MATERIAL FOR THIS TASK:
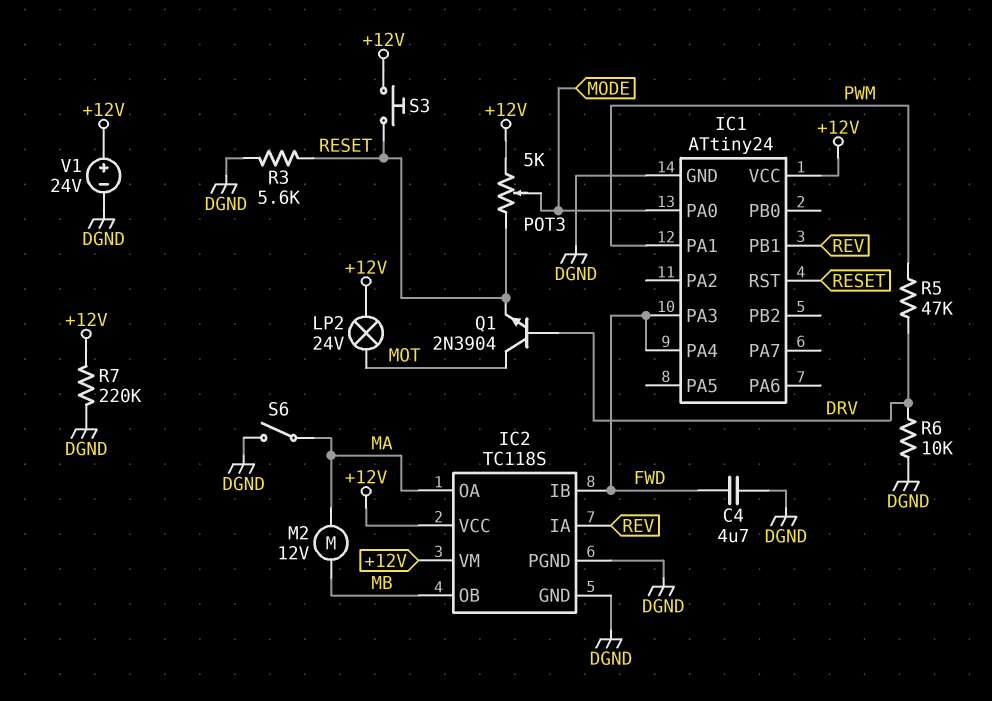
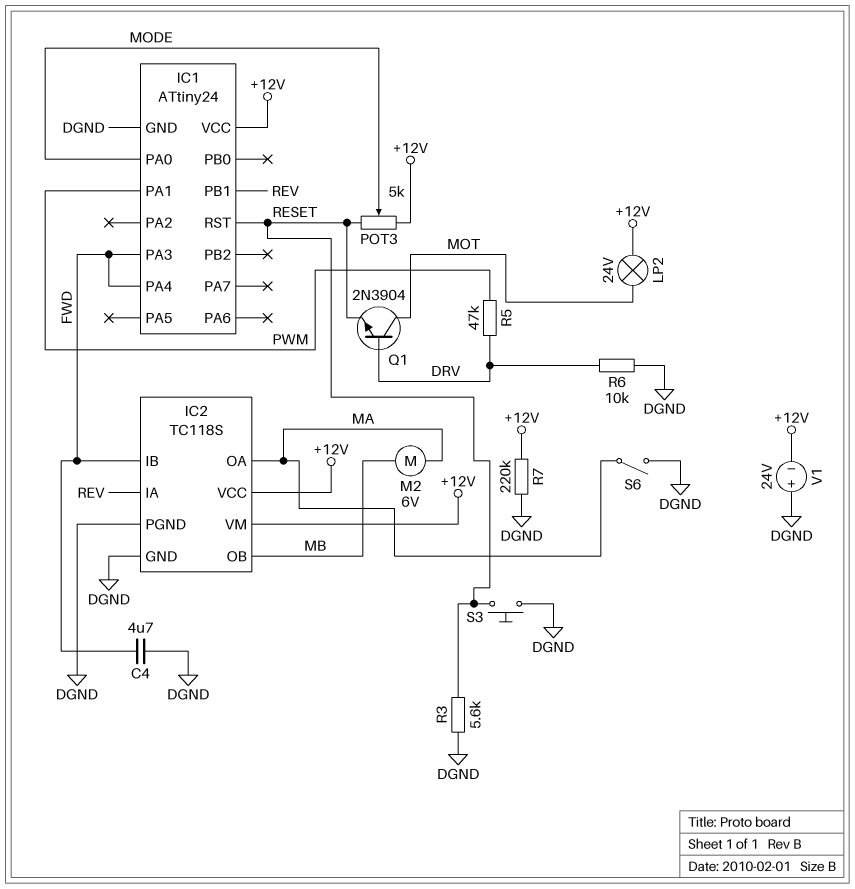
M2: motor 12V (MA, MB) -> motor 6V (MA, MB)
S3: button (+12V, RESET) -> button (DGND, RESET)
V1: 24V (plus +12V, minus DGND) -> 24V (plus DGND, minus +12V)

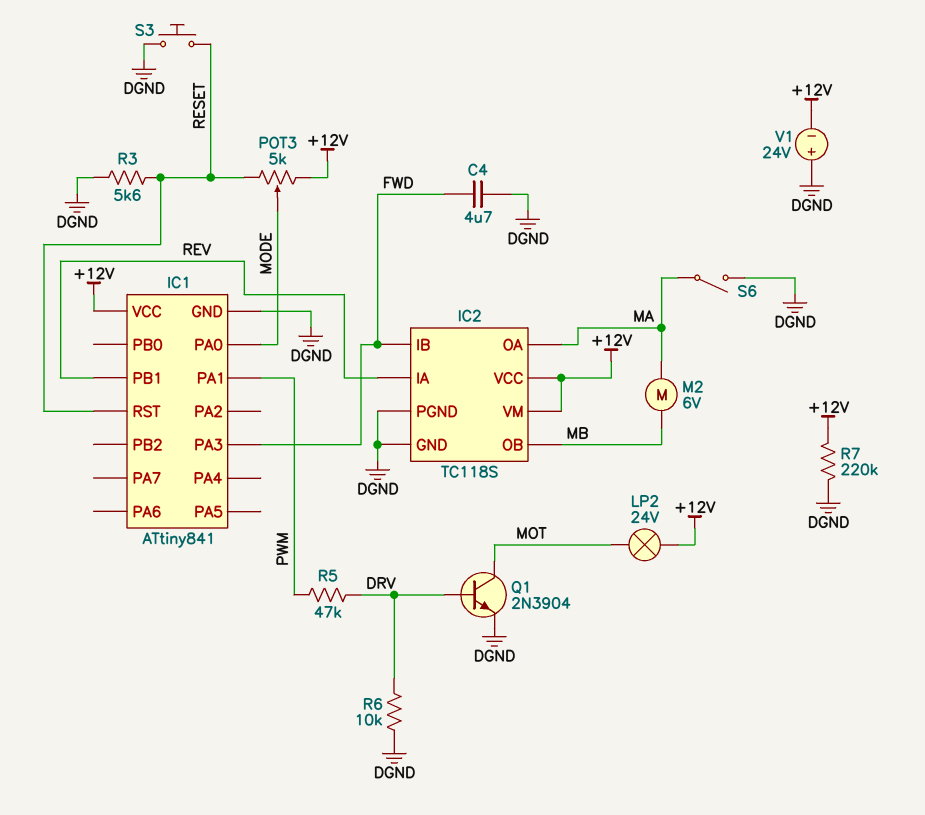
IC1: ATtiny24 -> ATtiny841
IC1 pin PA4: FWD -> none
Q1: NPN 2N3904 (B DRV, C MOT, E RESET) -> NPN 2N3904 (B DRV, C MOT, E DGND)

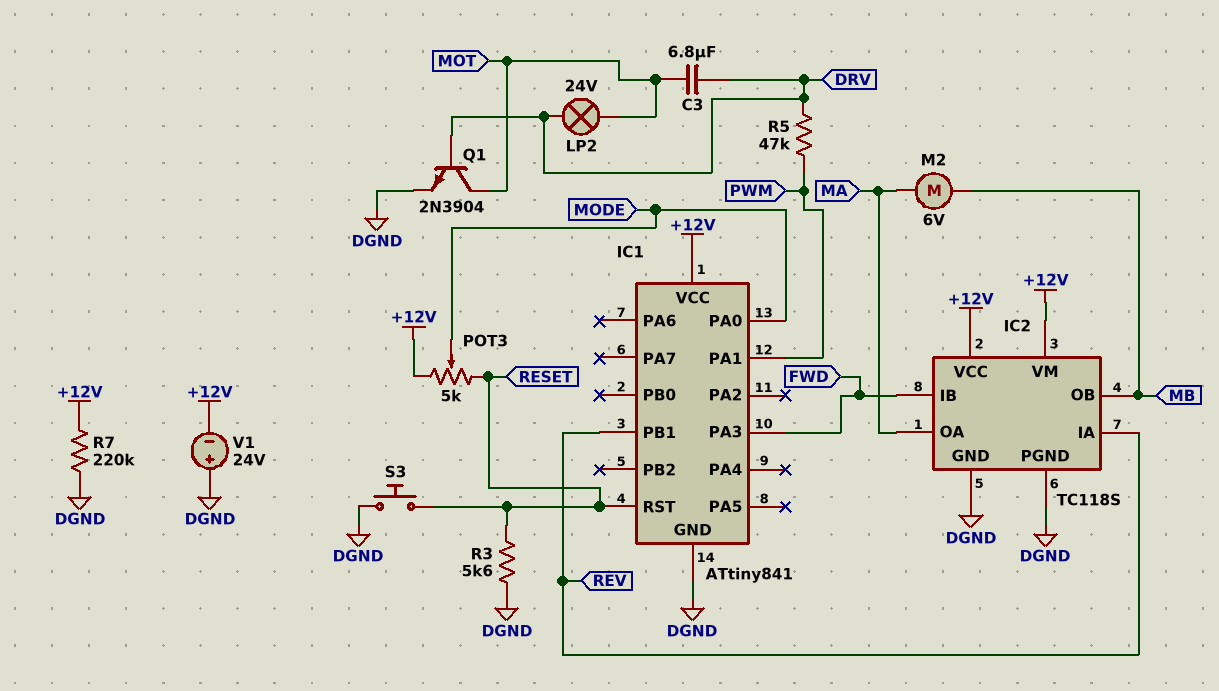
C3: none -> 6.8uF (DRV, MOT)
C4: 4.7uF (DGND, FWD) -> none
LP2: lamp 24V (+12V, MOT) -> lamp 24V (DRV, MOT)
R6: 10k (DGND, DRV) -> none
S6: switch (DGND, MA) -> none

PROBLEM TO WORK ON: Print out the whole listing word for word. Leave the pictures out.

ANSWER TO THIS EXERCISE:
M2: motor 12V (MA, MB) -> motor 6V (MA, MB)
S3: button (+12V, RESET) -> button (DGND, RESET)
V1: 24V (plus +12V, minus DGND) -> 24V (plus DGND, minus +12V)

IC1: ATtiny24 -> ATtiny841
IC1 pin PA4: FWD -> none
Q1: NPN 2N3904 (B DRV, C MOT, E RESET) -> NPN 2N3904 (B DRV, C MOT, E DGND)

C3: none -> 6.8uF (DRV, MOT)
C4: 4.7uF (DGND, FWD) -> none
LP2: lamp 24V (+12V, MOT) -> lamp 24V (DRV, MOT)
R6: 10k (DGND, DRV) -> none
S6: switch (DGND, MA) -> none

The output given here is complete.